> [AIM OF THE EXERCISE] Every line below that holds "moved" must be copied.

> [DATA SHOWN]
.....

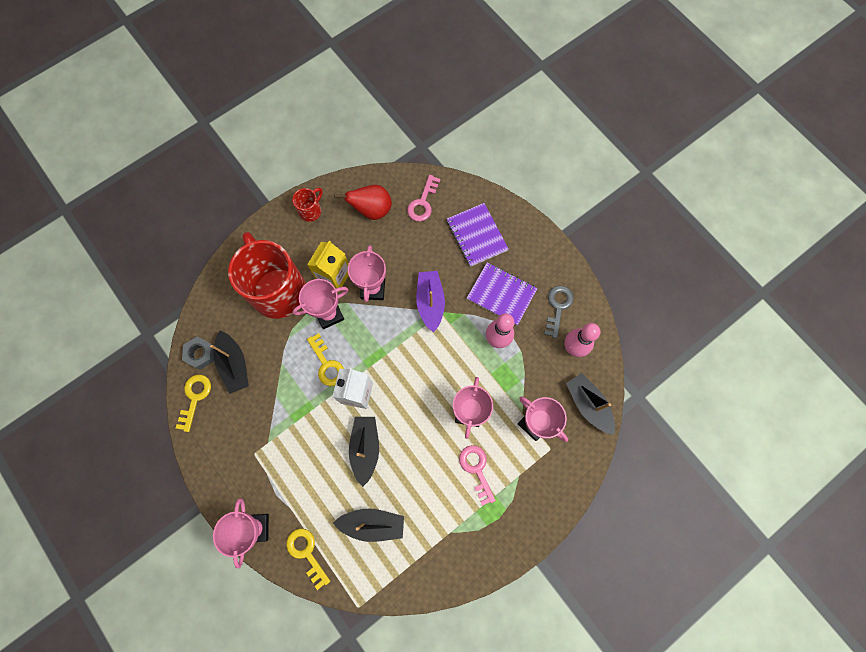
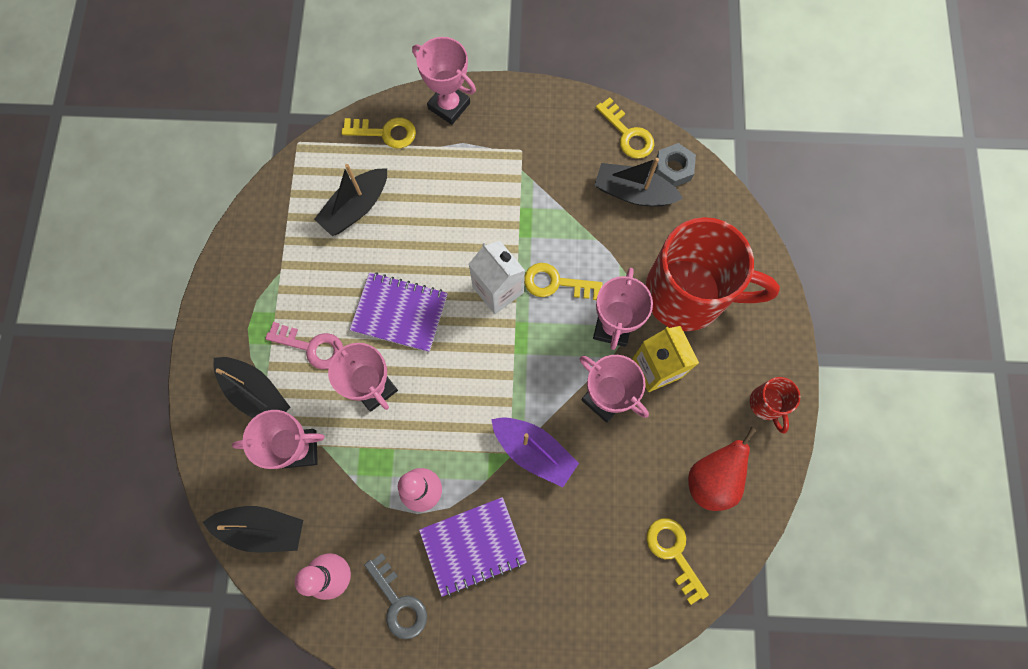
camera: 130 degrees right, 0 degrees up
black boat [349,417,379,487] -> black boat moved to [213,357,290,418]
pink key [407,175,441,221] -> yellow key [646,518,709,605]
purple notebook [447,203,509,267] -> purple notebook moved to [350,272,448,352]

.....

> [RESULT]
black boat [349,417,379,487] -> black boat moved to [213,357,290,418]
purple notebook [447,203,509,267] -> purple notebook moved to [350,272,448,352]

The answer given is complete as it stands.